== Task material ==
+-------+

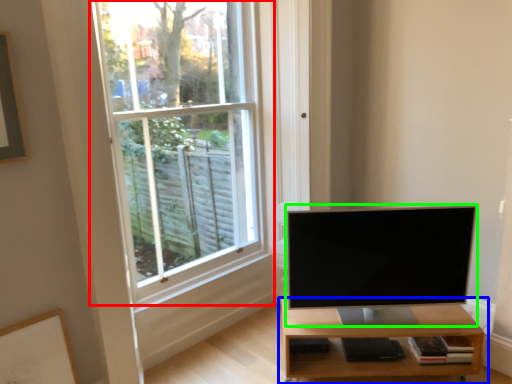
Question: Which object is the closest to the window (highlighted by a red box)? Choose among these: shelf (highlighted by a blue box) or television (highlighted by a green box).

Choices:
 (A) shelf
 (B) television

Answer: (B)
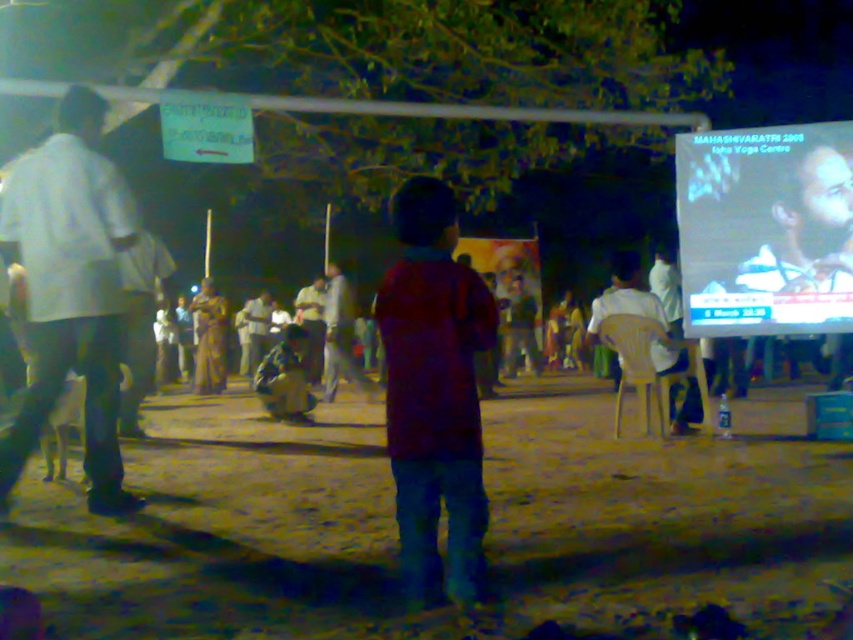
Question: Which point is closer to the camera?

Choices:
 (A) white cotton shirt at left
 (B) dark red jacket at center

Answer: (B)

Question: Is white cotton shirt at left bigger than white plastic chair at center?

Choices:
 (A) no
 (B) yes

Answer: (B)

Question: Which point appears closest to the camera in this image?

Choices:
 (A) (97, 376)
 (B) (352, 333)

Answer: (A)

Question: Which point is closer to the camera?

Choices:
 (A) brown sandy ground at center
 (B) white plastic chair at center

+-------+

== Activity ==
Transcribe all of the records above verbatim, omitting the pictures from your transcription.

== Answer below ==
Question: Which object is the closest to the window (highlighted by a red box)? Choose among these: shelf (highlighted by a blue box) or television (highlighted by a green box).

Choices:
 (A) shelf
 (B) television

Answer: (B)
Question: Which point is closer to the camera?

Choices:
 (A) white cotton shirt at left
 (B) dark red jacket at center

Answer: (B)

Question: Is white cotton shirt at left bigger than white plastic chair at center?

Choices:
 (A) no
 (B) yes

Answer: (B)

Question: Which point appears closest to the camera in this image?

Choices:
 (A) (97, 376)
 (B) (352, 333)

Answer: (A)

Question: Which point is closer to the camera?

Choices:
 (A) brown sandy ground at center
 (B) white plastic chair at center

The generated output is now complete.